[Extracted material]

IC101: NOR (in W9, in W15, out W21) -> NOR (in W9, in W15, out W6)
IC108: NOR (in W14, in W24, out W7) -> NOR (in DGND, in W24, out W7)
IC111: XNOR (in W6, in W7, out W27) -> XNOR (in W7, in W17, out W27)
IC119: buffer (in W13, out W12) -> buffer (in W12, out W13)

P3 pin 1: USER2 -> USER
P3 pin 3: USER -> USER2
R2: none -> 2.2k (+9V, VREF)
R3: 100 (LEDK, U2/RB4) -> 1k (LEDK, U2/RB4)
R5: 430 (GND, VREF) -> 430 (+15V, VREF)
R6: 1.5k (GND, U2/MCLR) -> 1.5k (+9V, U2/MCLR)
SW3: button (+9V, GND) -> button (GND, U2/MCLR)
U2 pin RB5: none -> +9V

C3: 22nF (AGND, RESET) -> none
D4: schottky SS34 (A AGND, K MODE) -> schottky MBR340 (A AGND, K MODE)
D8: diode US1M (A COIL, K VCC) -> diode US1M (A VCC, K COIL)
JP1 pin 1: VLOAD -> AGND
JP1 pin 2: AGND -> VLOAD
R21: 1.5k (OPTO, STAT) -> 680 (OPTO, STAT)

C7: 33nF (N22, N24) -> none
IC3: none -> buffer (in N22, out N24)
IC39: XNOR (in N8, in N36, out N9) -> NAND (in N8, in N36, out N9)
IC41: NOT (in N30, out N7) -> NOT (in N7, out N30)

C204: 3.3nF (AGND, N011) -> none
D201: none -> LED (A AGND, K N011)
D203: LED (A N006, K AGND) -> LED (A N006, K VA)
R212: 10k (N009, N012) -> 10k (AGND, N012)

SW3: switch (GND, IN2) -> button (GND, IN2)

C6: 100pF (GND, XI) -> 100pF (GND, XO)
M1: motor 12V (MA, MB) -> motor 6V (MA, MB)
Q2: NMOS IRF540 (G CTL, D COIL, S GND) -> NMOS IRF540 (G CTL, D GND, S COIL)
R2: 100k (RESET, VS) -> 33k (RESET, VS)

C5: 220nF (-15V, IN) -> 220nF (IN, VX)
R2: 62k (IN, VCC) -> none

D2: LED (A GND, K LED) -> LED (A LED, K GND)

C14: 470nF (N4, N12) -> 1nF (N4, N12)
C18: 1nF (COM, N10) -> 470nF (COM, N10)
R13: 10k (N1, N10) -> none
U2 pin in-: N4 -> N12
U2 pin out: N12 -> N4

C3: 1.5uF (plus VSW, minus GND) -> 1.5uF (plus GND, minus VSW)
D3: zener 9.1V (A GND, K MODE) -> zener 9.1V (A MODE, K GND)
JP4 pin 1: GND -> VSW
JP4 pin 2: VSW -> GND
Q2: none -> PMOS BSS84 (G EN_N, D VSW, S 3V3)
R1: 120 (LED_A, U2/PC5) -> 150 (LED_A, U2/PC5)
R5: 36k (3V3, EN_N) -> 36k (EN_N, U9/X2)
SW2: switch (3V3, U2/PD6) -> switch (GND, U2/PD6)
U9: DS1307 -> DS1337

[/Extracted material]

Output, please, only the lines running from the start of the entries through the line that contains "R212: 10k (N009, N012) -> 10k (AGND, N012)", including both of those lines.

IC101: NOR (in W9, in W15, out W21) -> NOR (in W9, in W15, out W6)
IC108: NOR (in W14, in W24, out W7) -> NOR (in DGND, in W24, out W7)
IC111: XNOR (in W6, in W7, out W27) -> XNOR (in W7, in W17, out W27)
IC119: buffer (in W13, out W12) -> buffer (in W12, out W13)

P3 pin 1: USER2 -> USER
P3 pin 3: USER -> USER2
R2: none -> 2.2k (+9V, VREF)
R3: 100 (LEDK, U2/RB4) -> 1k (LEDK, U2/RB4)
R5: 430 (GND, VREF) -> 430 (+15V, VREF)
R6: 1.5k (GND, U2/MCLR) -> 1.5k (+9V, U2/MCLR)
SW3: button (+9V, GND) -> button (GND, U2/MCLR)
U2 pin RB5: none -> +9V

C3: 22nF (AGND, RESET) -> none
D4: schottky SS34 (A AGND, K MODE) -> schottky MBR340 (A AGND, K MODE)
D8: diode US1M (A COIL, K VCC) -> diode US1M (A VCC, K COIL)
JP1 pin 1: VLOAD -> AGND
JP1 pin 2: AGND -> VLOAD
R21: 1.5k (OPTO, STAT) -> 680 (OPTO, STAT)

C7: 33nF (N22, N24) -> none
IC3: none -> buffer (in N22, out N24)
IC39: XNOR (in N8, in N36, out N9) -> NAND (in N8, in N36, out N9)
IC41: NOT (in N30, out N7) -> NOT (in N7, out N30)

C204: 3.3nF (AGND, N011) -> none
D201: none -> LED (A AGND, K N011)
D203: LED (A N006, K AGND) -> LED (A N006, K VA)
R212: 10k (N009, N012) -> 10k (AGND, N012)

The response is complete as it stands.